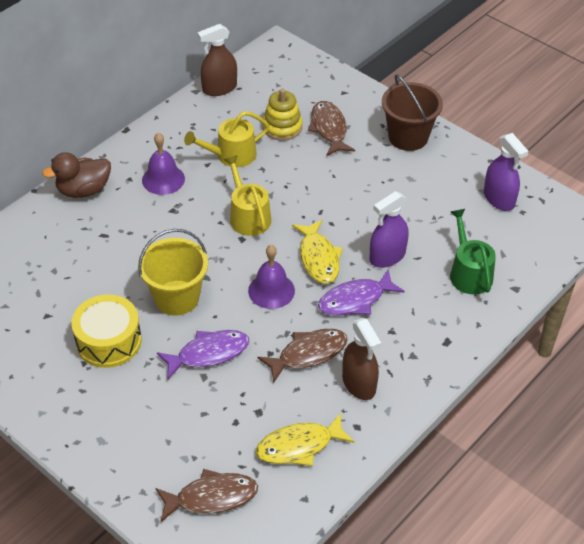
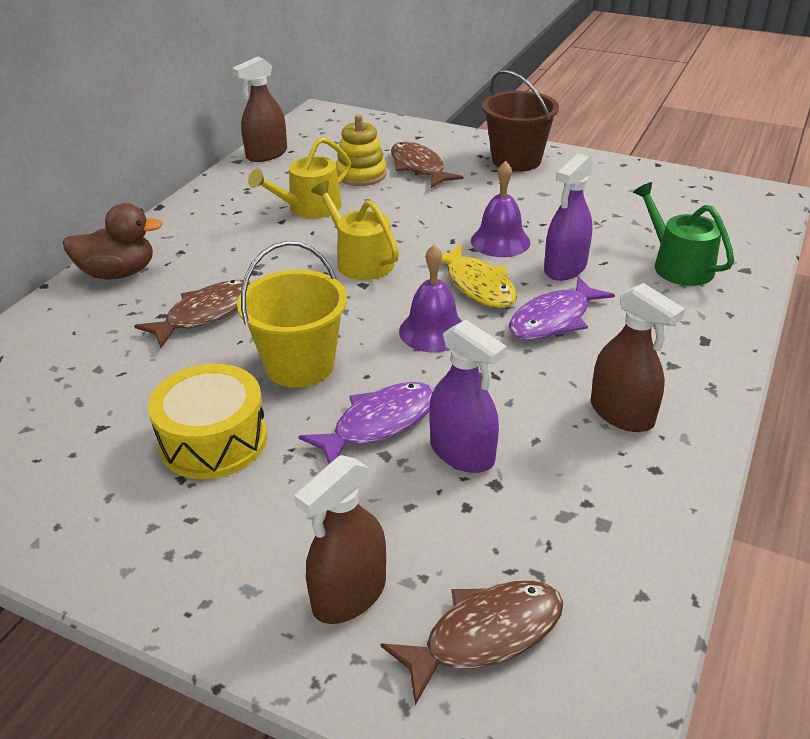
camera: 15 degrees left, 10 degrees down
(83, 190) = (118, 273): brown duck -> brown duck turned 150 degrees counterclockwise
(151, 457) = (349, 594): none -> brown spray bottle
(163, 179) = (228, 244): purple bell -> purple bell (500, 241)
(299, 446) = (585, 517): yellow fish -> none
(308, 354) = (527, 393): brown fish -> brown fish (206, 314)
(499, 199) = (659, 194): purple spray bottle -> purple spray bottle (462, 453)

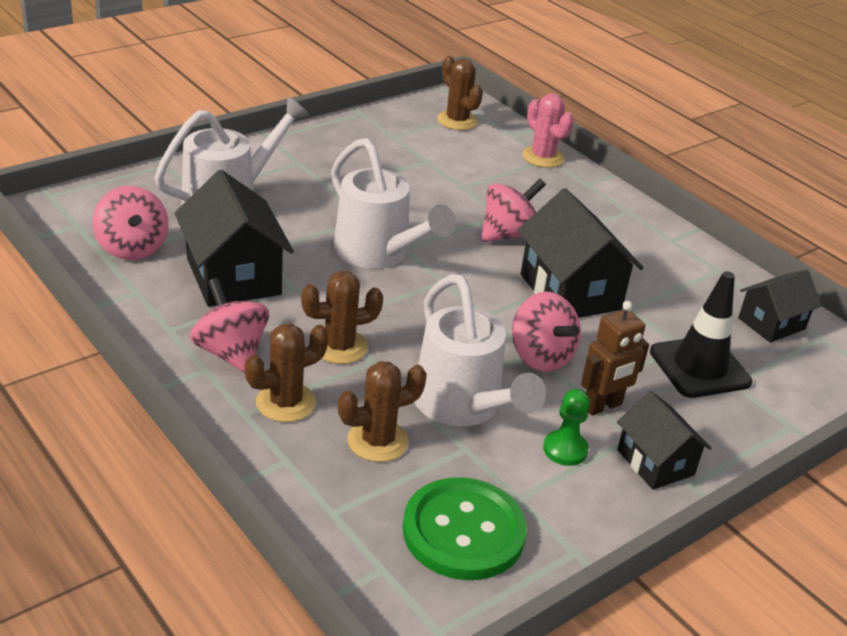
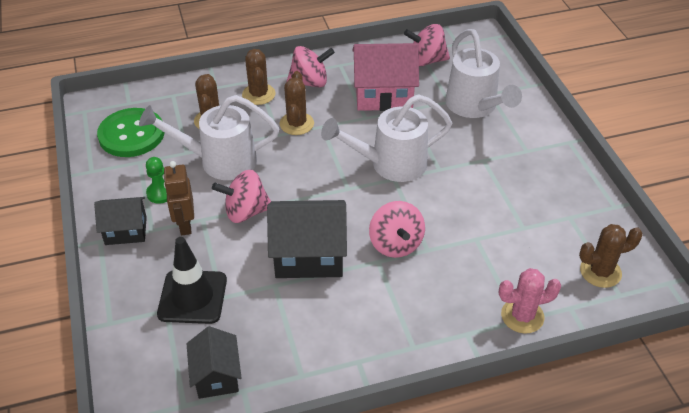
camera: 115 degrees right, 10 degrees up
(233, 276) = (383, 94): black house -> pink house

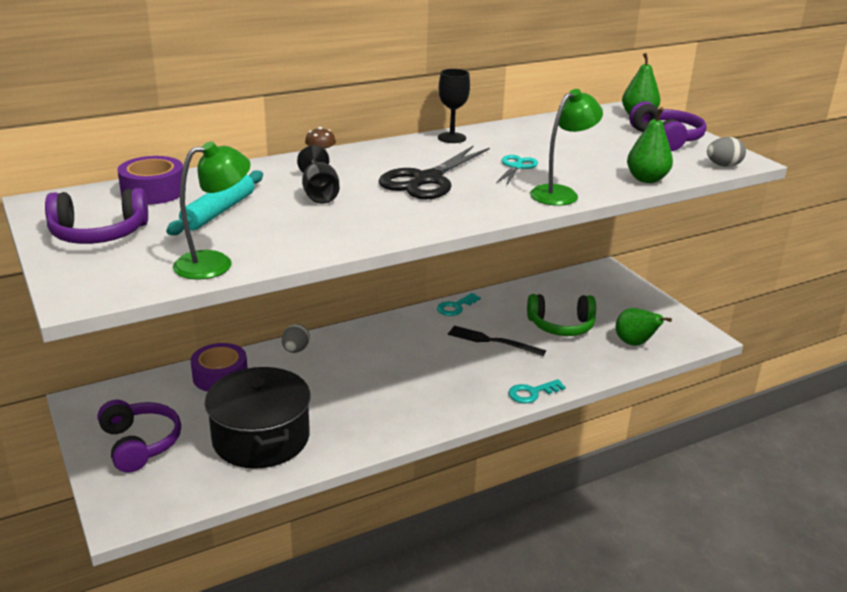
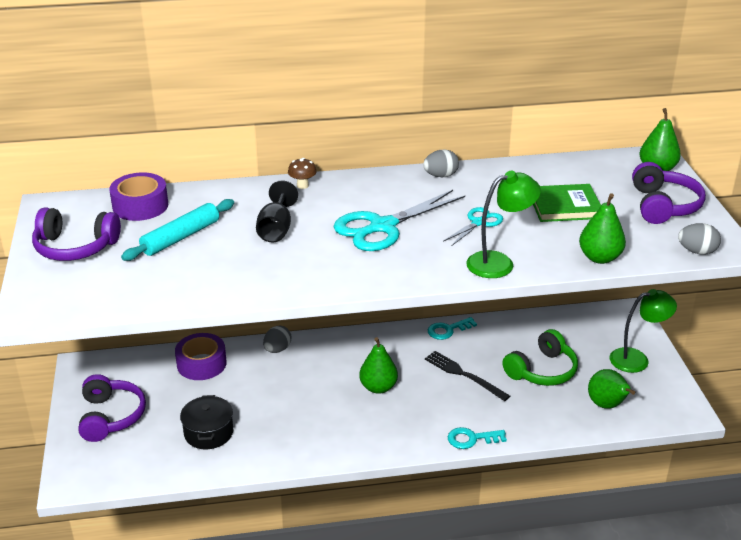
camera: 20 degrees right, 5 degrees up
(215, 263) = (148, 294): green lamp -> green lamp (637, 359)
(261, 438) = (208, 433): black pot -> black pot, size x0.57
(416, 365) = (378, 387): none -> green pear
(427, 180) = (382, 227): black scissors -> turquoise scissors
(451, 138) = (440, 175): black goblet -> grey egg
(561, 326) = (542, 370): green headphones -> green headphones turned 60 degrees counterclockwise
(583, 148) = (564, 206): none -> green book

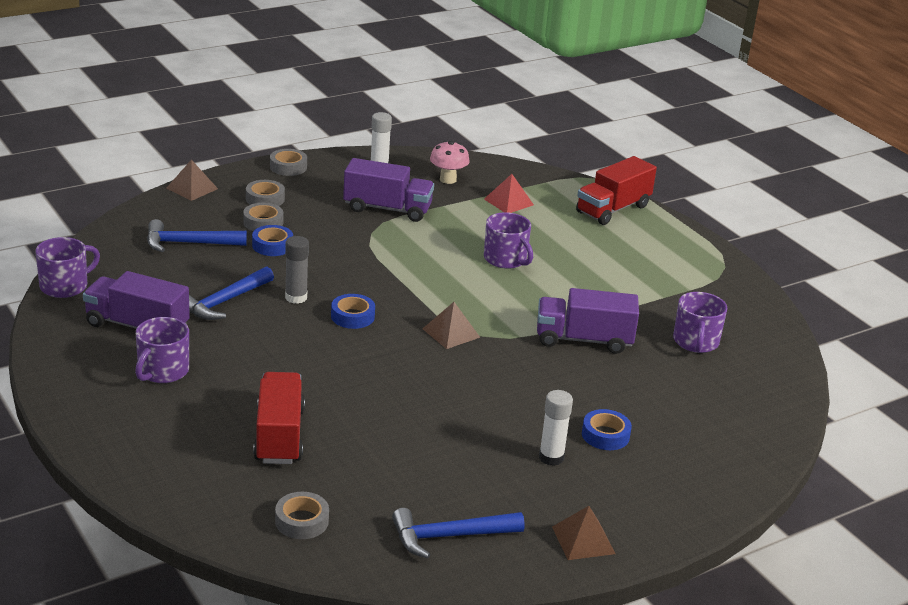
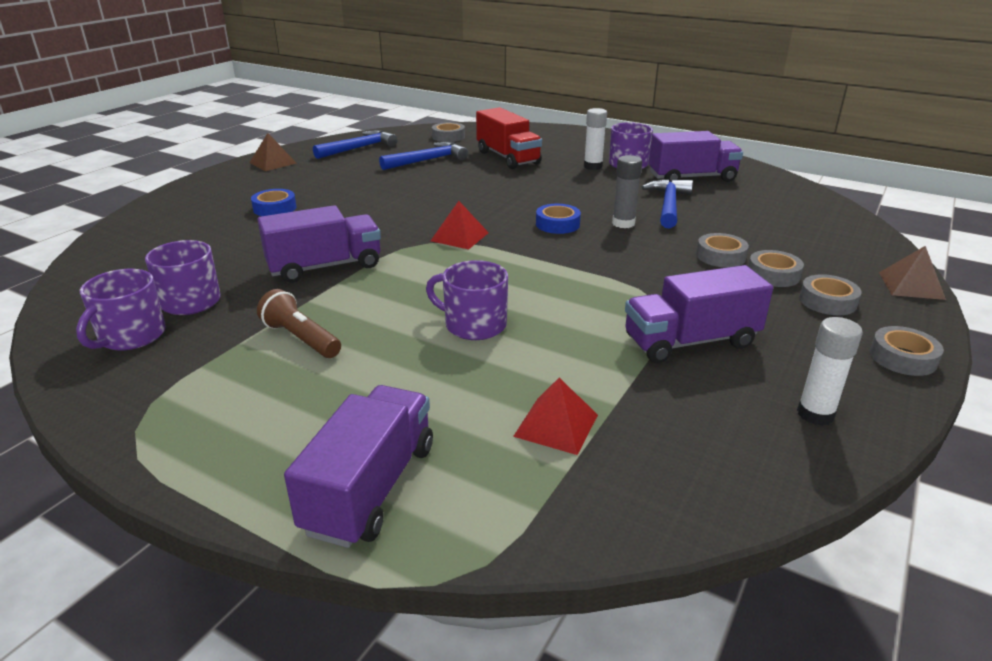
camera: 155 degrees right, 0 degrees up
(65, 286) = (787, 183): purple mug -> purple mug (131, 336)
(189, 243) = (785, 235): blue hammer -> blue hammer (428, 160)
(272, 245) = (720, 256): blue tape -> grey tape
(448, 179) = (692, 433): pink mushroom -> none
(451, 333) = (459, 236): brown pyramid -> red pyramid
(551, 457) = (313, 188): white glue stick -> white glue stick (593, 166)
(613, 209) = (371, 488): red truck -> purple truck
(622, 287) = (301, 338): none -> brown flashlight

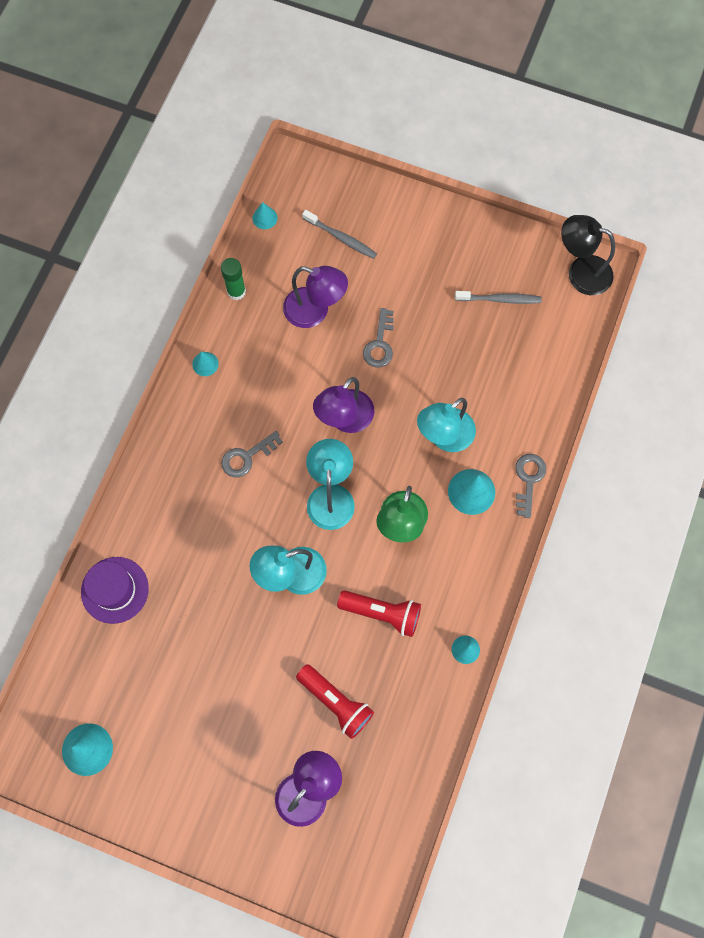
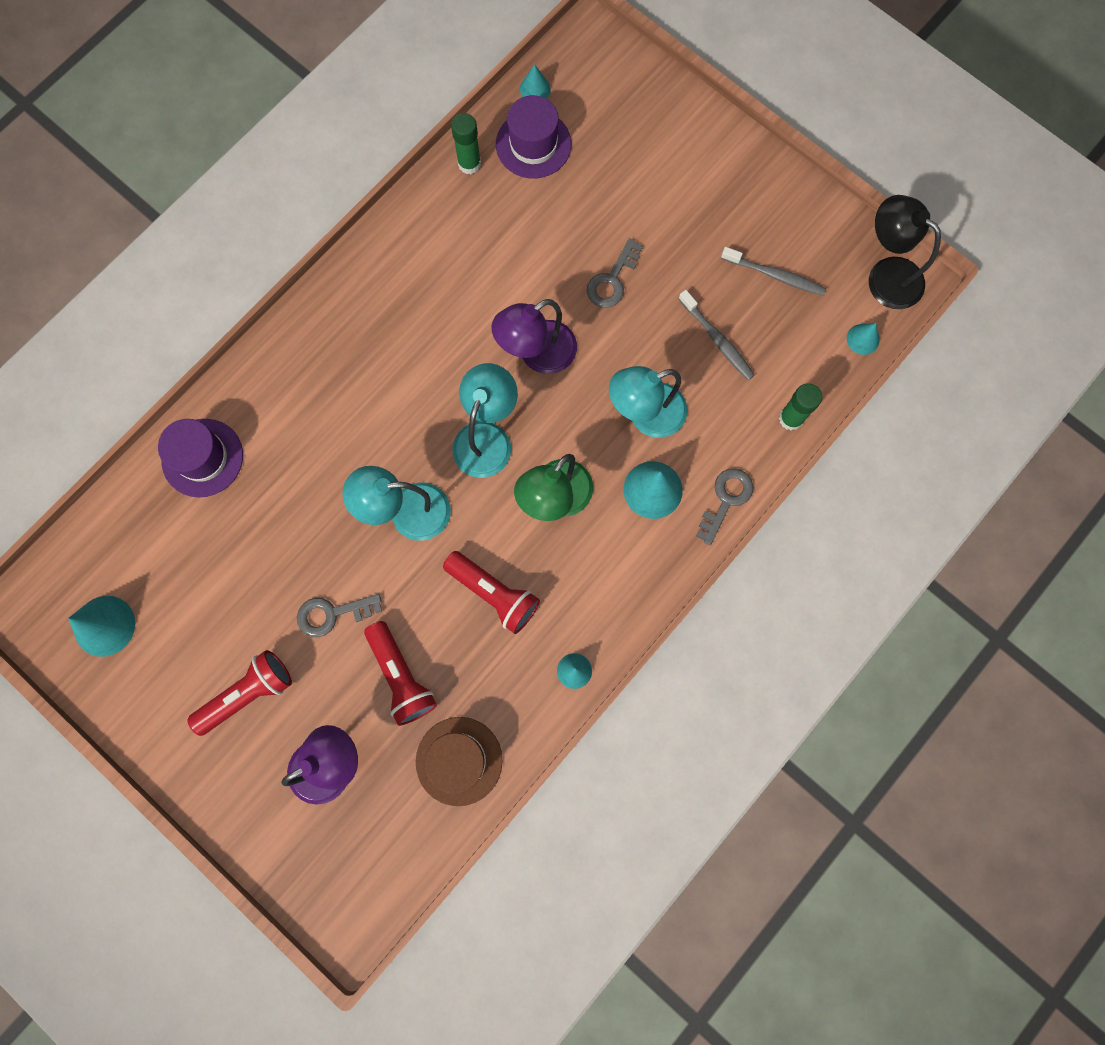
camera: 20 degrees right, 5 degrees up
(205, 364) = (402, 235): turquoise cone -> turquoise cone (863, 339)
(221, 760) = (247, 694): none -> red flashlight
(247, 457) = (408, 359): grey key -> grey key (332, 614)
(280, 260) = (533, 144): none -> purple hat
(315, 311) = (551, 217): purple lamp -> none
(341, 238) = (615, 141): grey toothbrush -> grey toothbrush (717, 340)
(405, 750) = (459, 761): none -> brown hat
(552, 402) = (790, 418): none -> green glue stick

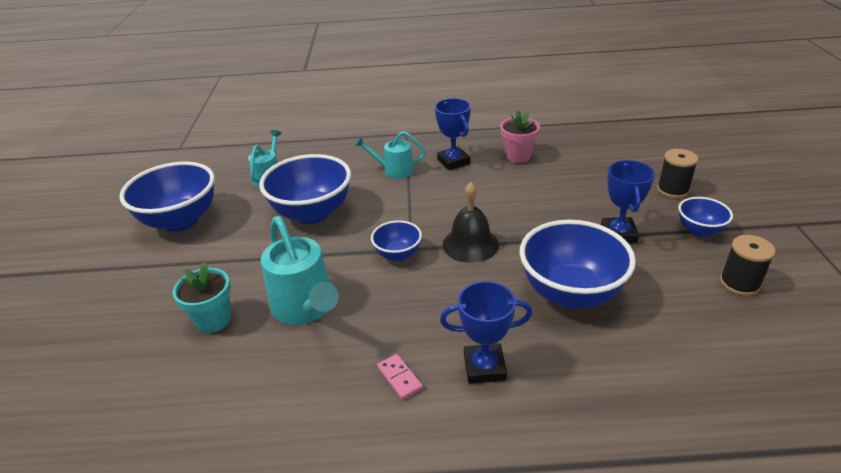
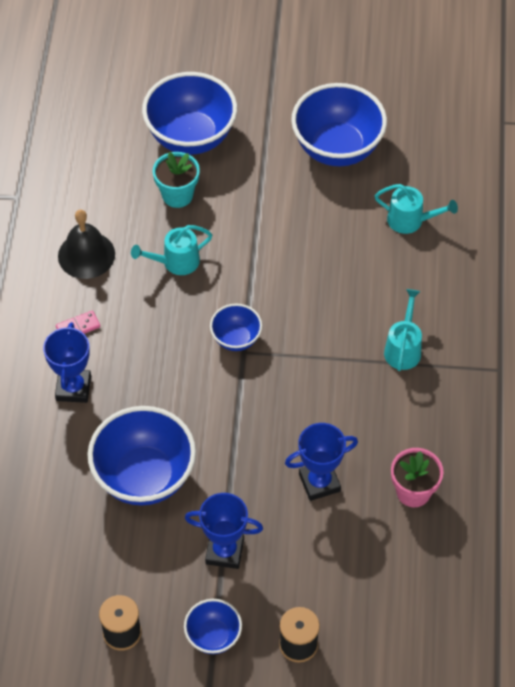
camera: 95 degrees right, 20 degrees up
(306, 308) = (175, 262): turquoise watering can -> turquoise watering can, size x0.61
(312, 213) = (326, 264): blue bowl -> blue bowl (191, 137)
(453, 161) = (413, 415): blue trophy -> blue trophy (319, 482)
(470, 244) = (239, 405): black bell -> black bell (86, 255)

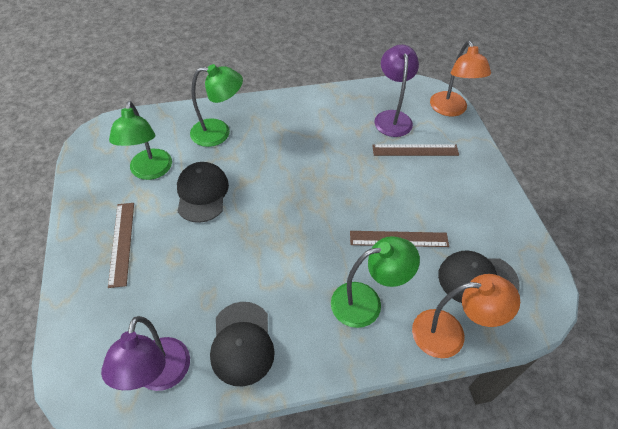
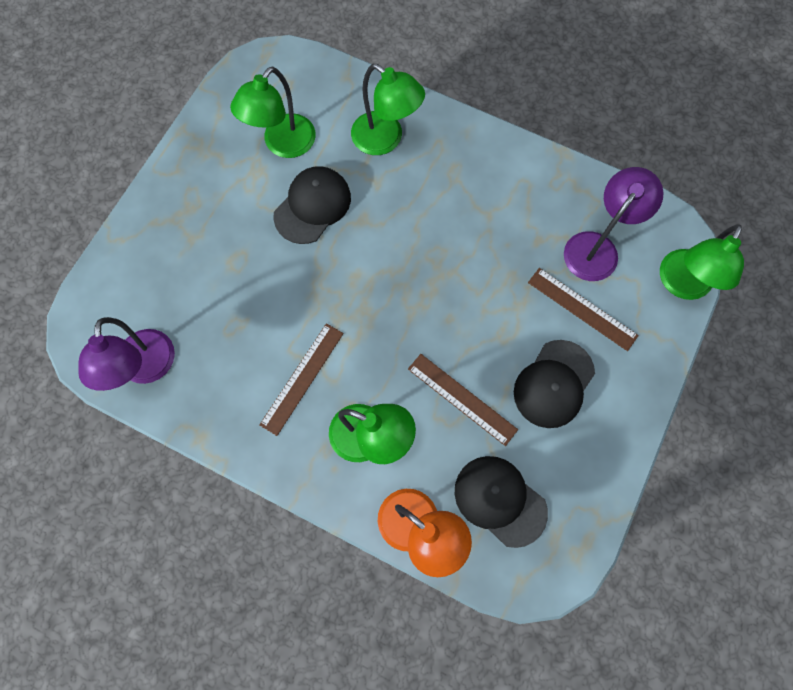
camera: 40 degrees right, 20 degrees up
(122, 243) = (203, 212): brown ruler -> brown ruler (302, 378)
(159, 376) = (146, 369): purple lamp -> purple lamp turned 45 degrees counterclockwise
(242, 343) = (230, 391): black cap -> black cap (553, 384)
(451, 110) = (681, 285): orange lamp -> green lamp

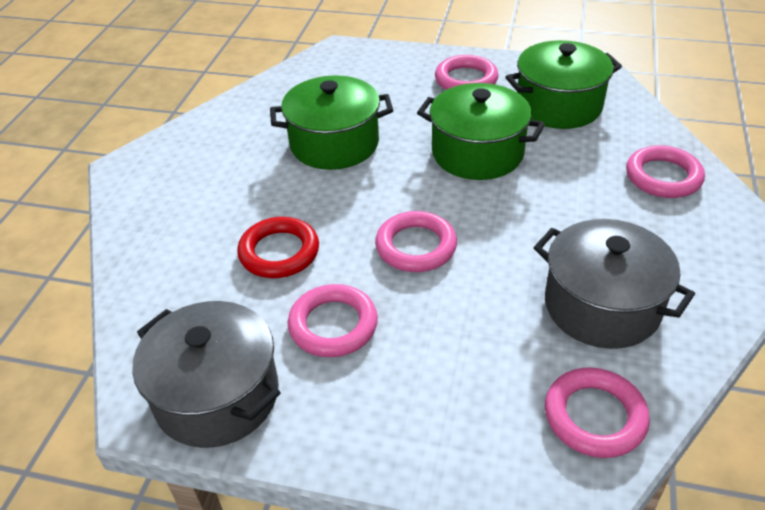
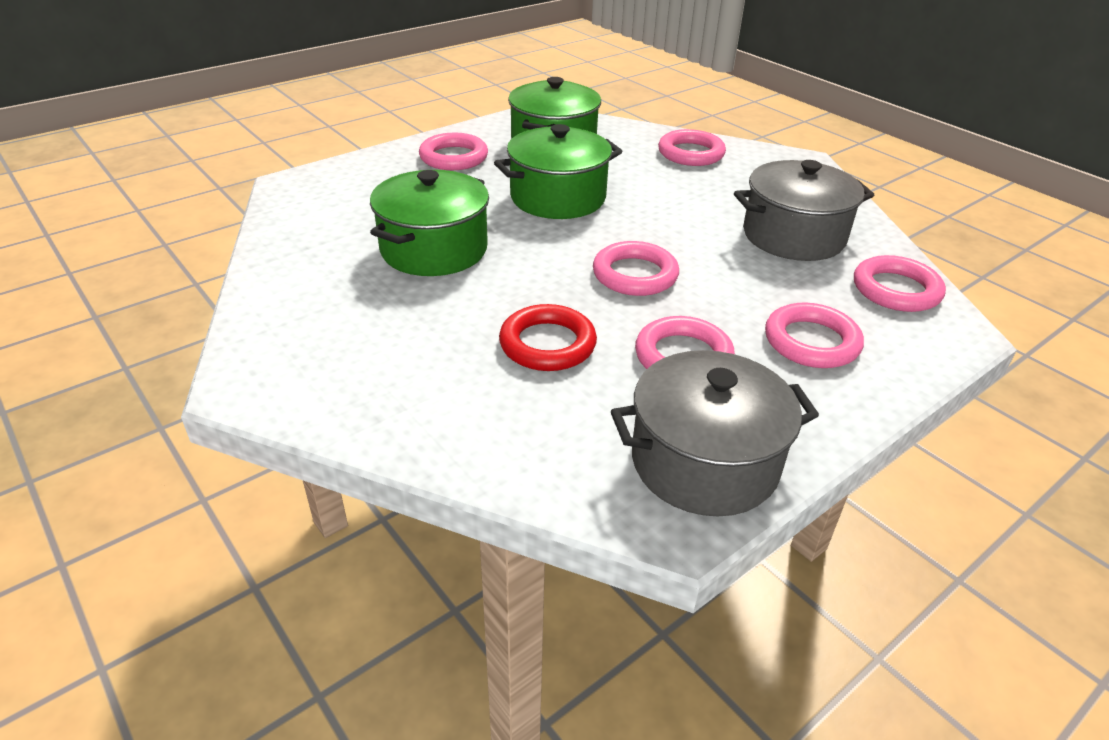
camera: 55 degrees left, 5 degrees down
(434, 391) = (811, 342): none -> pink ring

.....

Every line that holds the word "left" should be copied from the records.

camera: 15 degrees left, 10 degrees down
camera: 55 degrees left, 5 degrees down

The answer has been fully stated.